▸ Scene image comparisons
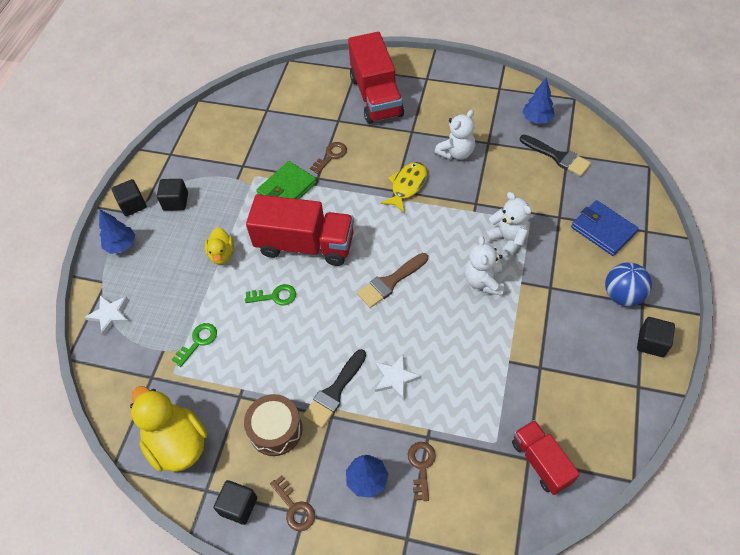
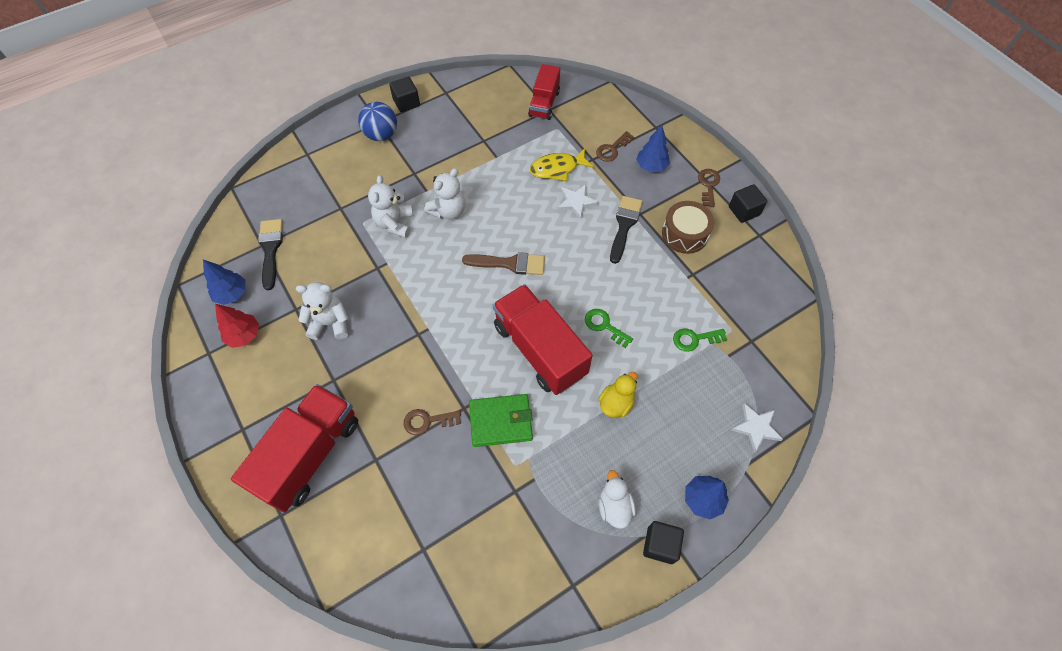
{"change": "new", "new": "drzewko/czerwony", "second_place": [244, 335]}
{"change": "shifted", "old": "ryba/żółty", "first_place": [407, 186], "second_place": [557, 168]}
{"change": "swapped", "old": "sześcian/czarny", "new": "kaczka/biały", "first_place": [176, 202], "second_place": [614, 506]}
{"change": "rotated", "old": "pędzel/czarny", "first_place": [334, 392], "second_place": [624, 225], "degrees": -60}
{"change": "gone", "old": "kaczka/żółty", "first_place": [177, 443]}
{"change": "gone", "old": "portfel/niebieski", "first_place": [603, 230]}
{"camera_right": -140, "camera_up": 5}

▸ ACTIVITY
Write the data out again exactly, but without its images.

▸ ANSWER SECTION
{"change": "new", "new": "drzewko/czerwony", "second_place": [244, 335]}
{"change": "shifted", "old": "ryba/żółty", "first_place": [407, 186], "second_place": [557, 168]}
{"change": "swapped", "old": "sześcian/czarny", "new": "kaczka/biały", "first_place": [176, 202], "second_place": [614, 506]}
{"change": "rotated", "old": "pędzel/czarny", "first_place": [334, 392], "second_place": [624, 225], "degrees": -60}
{"change": "gone", "old": "kaczka/żółty", "first_place": [177, 443]}
{"change": "gone", "old": "portfel/niebieski", "first_place": [603, 230]}
{"camera_right": -140, "camera_up": 5}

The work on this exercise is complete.